WHAT TO WORK ON | Among the lines below, restate word for word only those from the line with "D3: none -> diode 1N4007 (A T2, K T3)" through the line with "U15: NOT 74HC14", with both end lines kept.

DATA SHOWN |
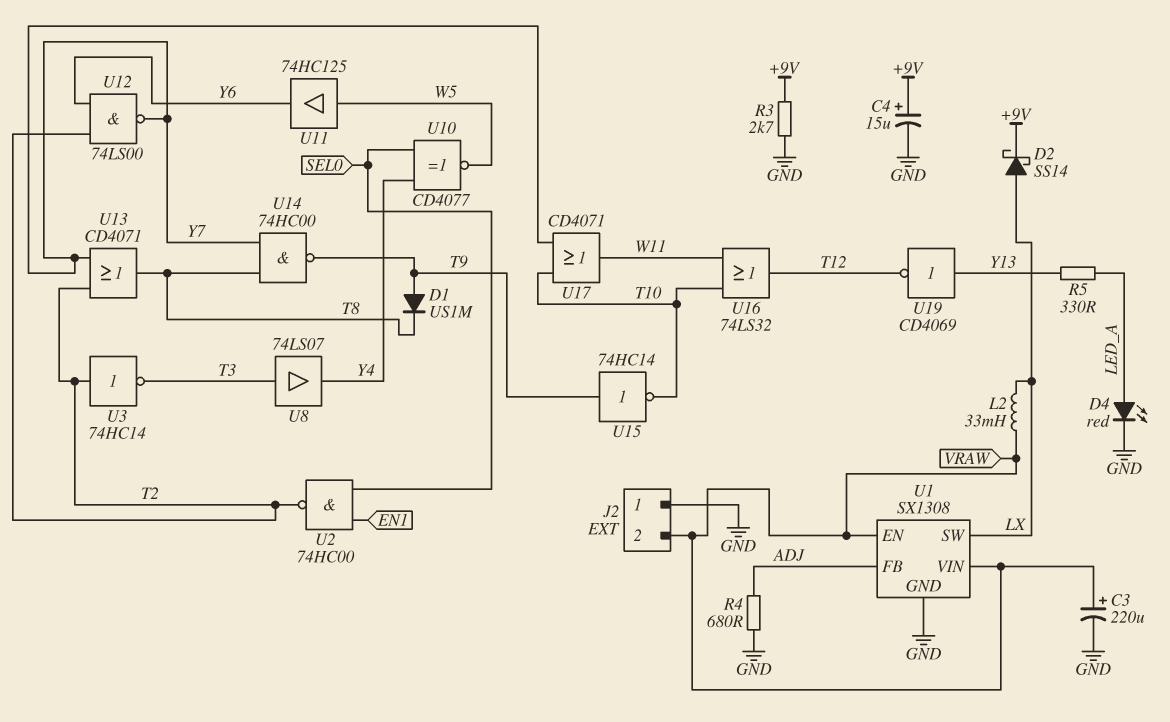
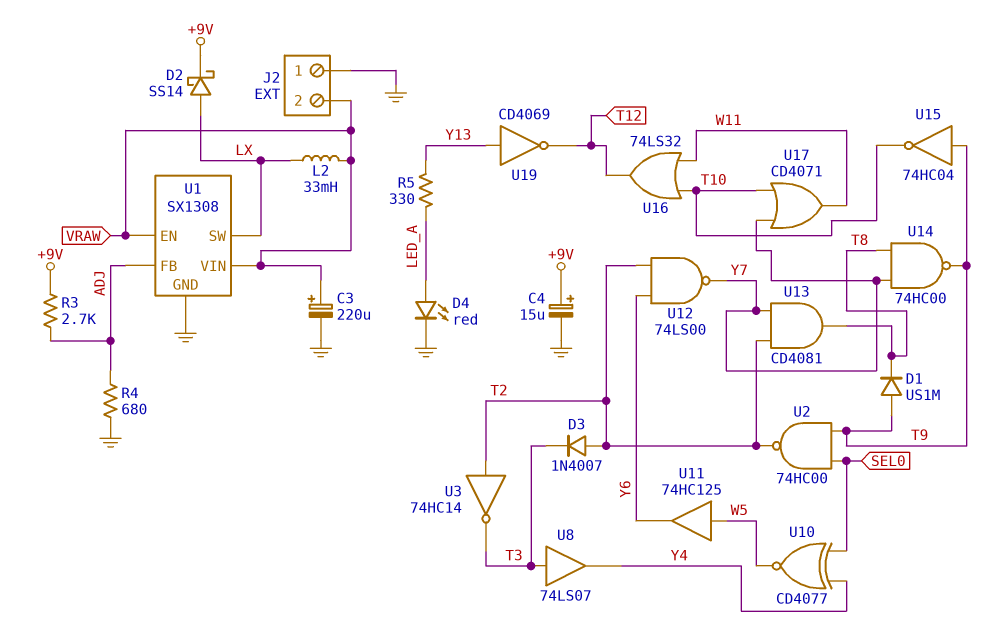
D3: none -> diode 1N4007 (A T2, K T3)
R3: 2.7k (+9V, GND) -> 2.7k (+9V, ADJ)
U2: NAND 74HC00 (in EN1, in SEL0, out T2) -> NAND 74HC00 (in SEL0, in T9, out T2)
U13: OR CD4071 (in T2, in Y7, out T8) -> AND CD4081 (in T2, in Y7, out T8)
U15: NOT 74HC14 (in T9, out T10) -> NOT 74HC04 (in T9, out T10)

---

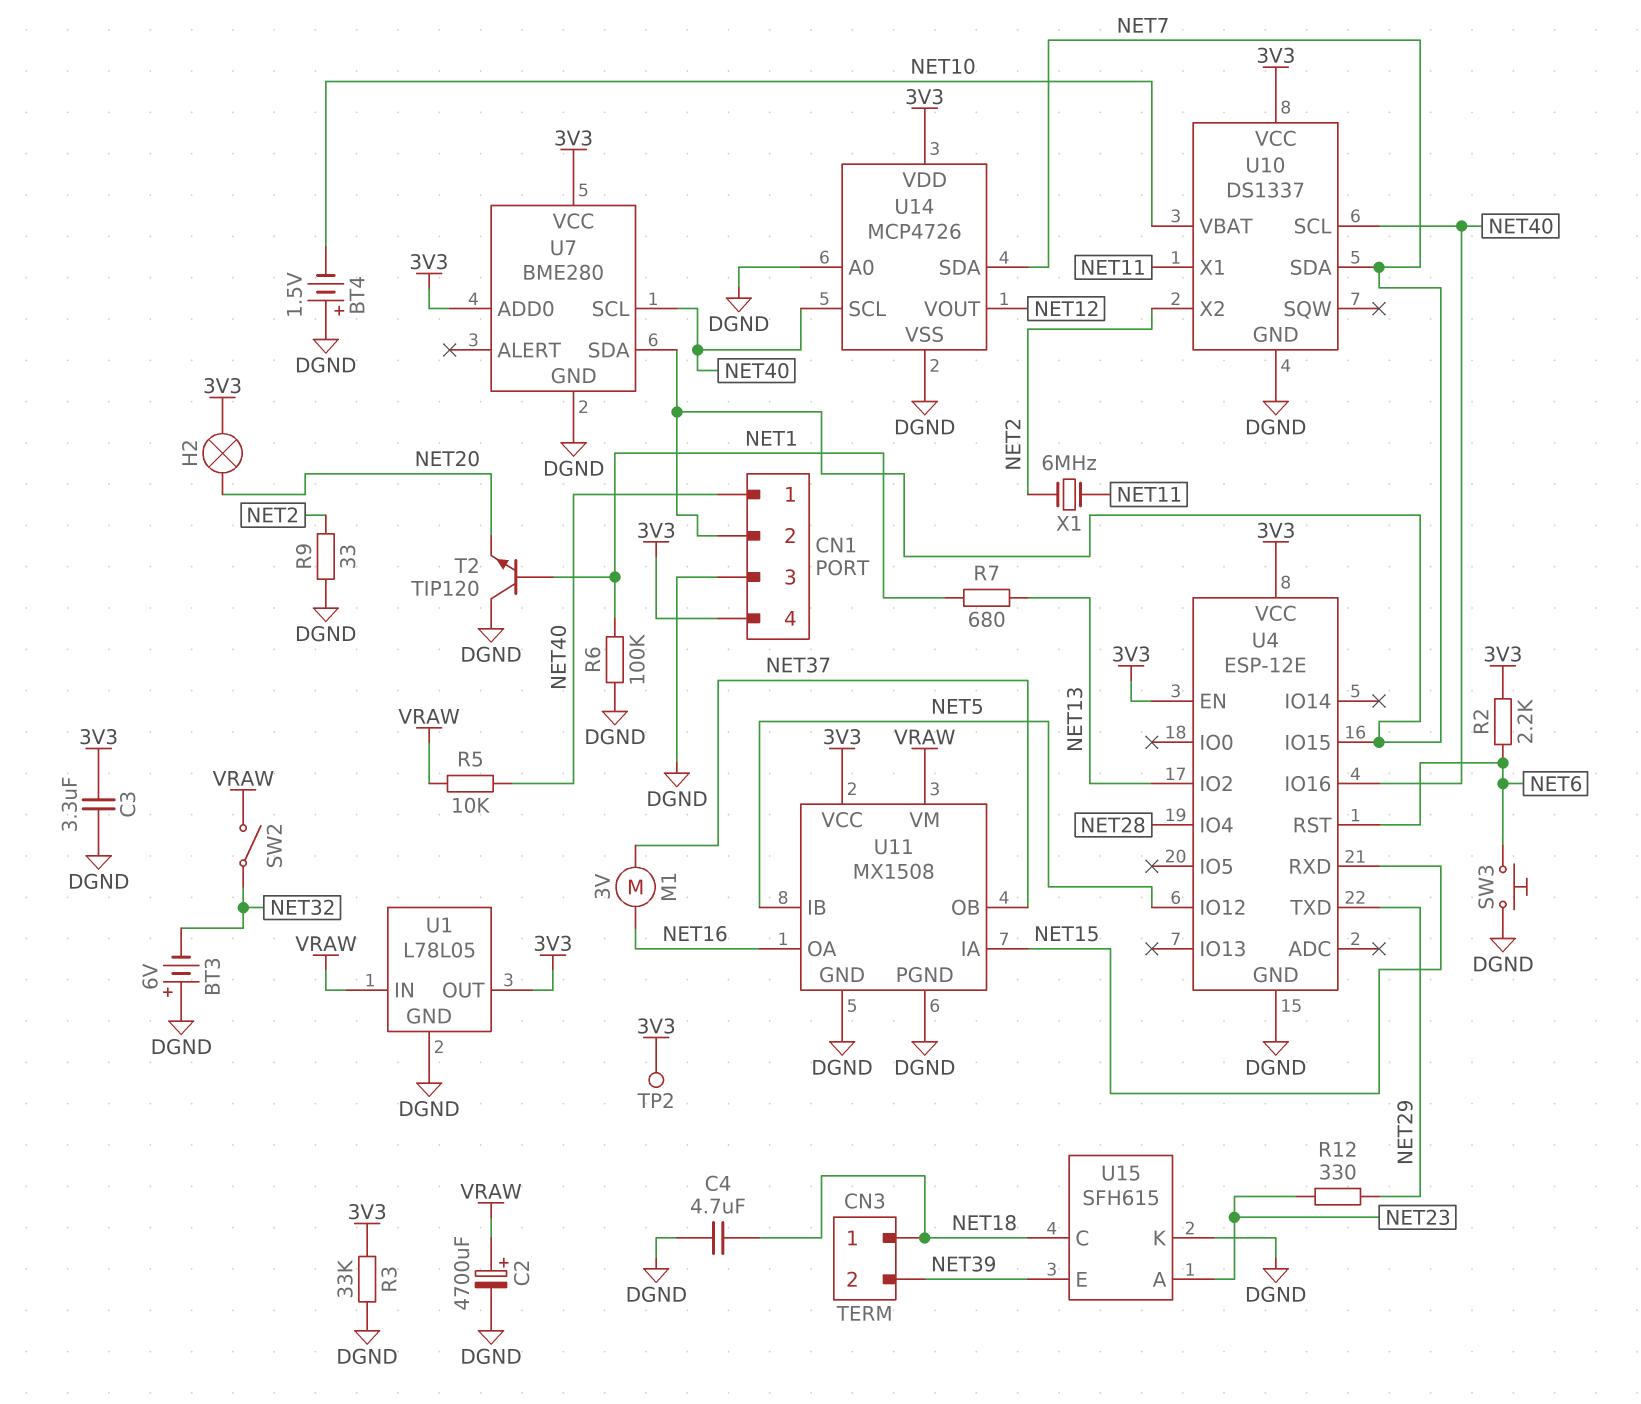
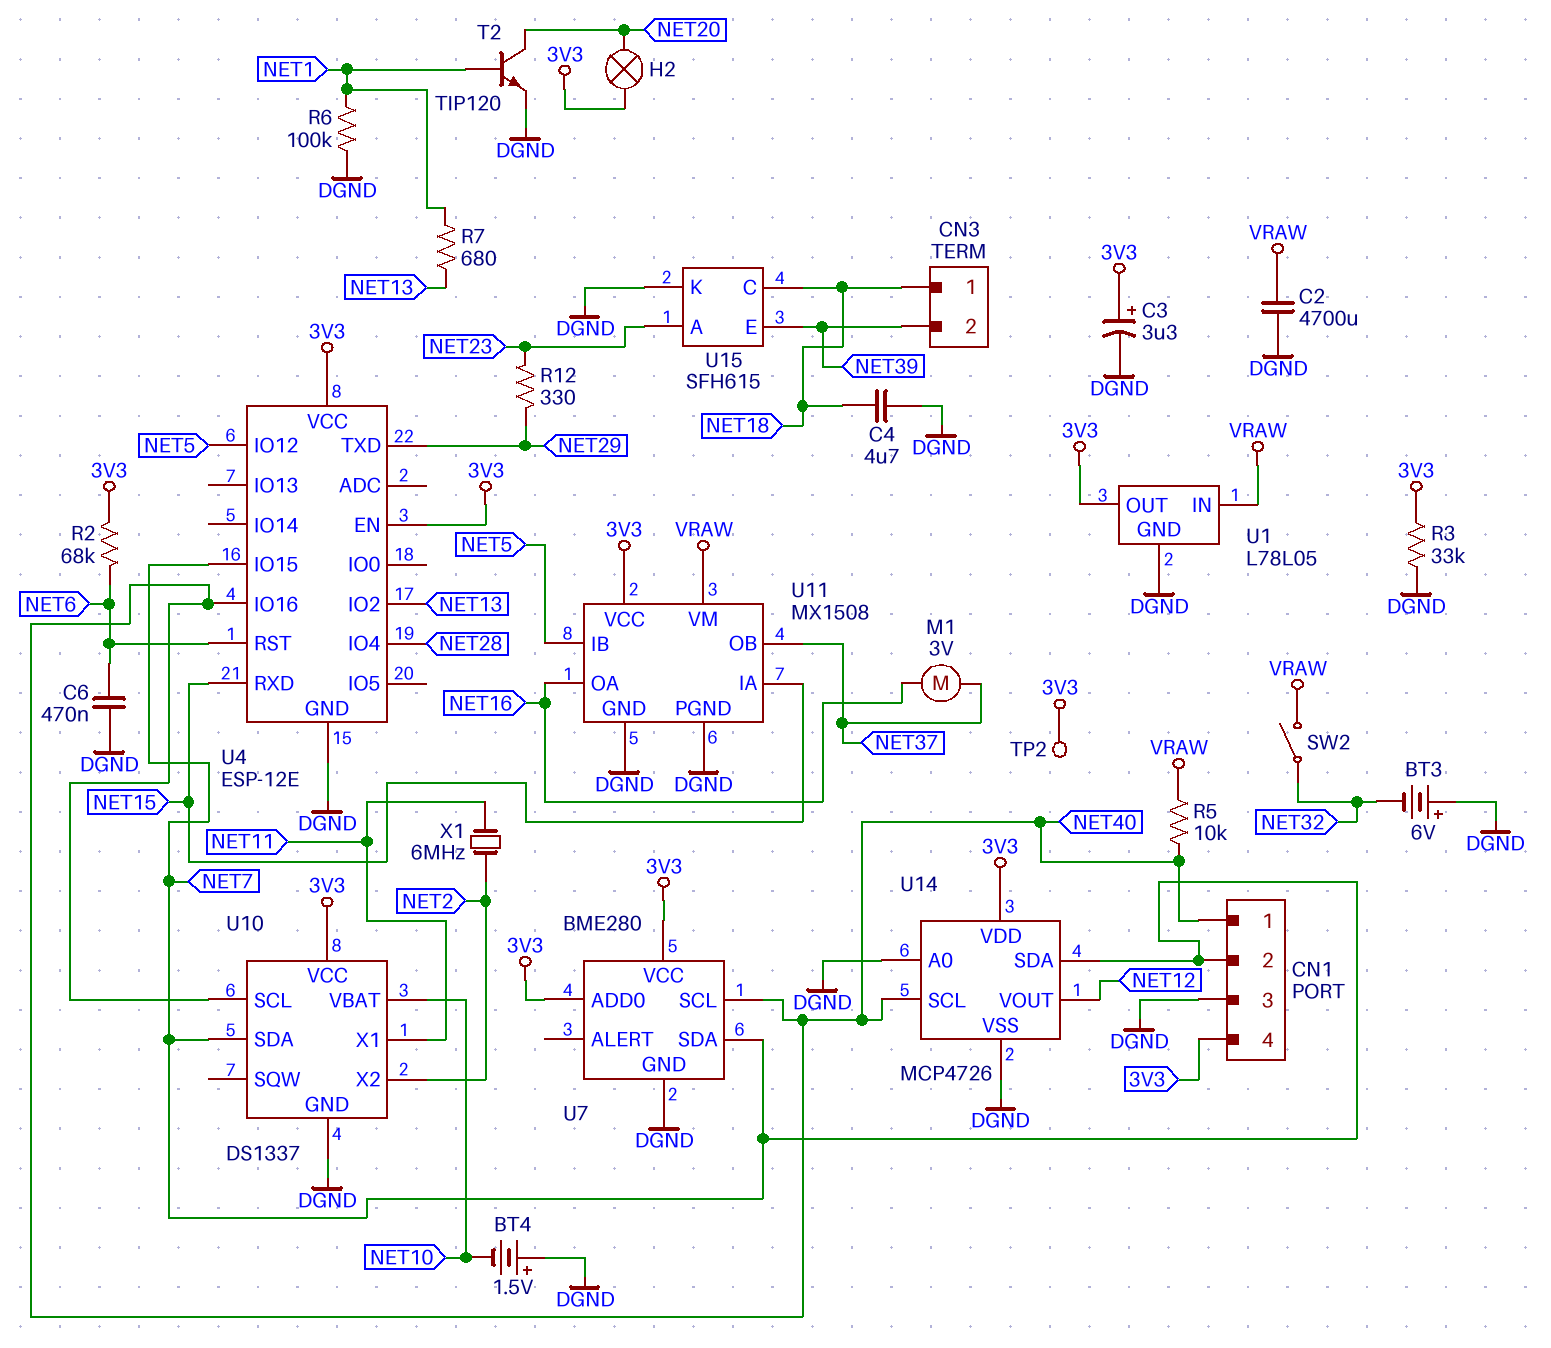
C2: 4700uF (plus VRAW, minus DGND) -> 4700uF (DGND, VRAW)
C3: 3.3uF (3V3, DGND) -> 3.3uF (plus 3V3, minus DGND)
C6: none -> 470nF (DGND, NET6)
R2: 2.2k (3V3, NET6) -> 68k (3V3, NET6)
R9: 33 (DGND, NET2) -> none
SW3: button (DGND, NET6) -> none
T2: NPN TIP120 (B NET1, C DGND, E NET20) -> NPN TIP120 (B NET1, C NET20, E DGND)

YOUR SOLUTION |
D3: none -> diode 1N4007 (A T2, K T3)
R3: 2.7k (+9V, GND) -> 2.7k (+9V, ADJ)
U2: NAND 74HC00 (in EN1, in SEL0, out T2) -> NAND 74HC00 (in SEL0, in T9, out T2)
U13: OR CD4071 (in T2, in Y7, out T8) -> AND CD4081 (in T2, in Y7, out T8)
U15: NOT 74HC14 (in T9, out T10) -> NOT 74HC04 (in T9, out T10)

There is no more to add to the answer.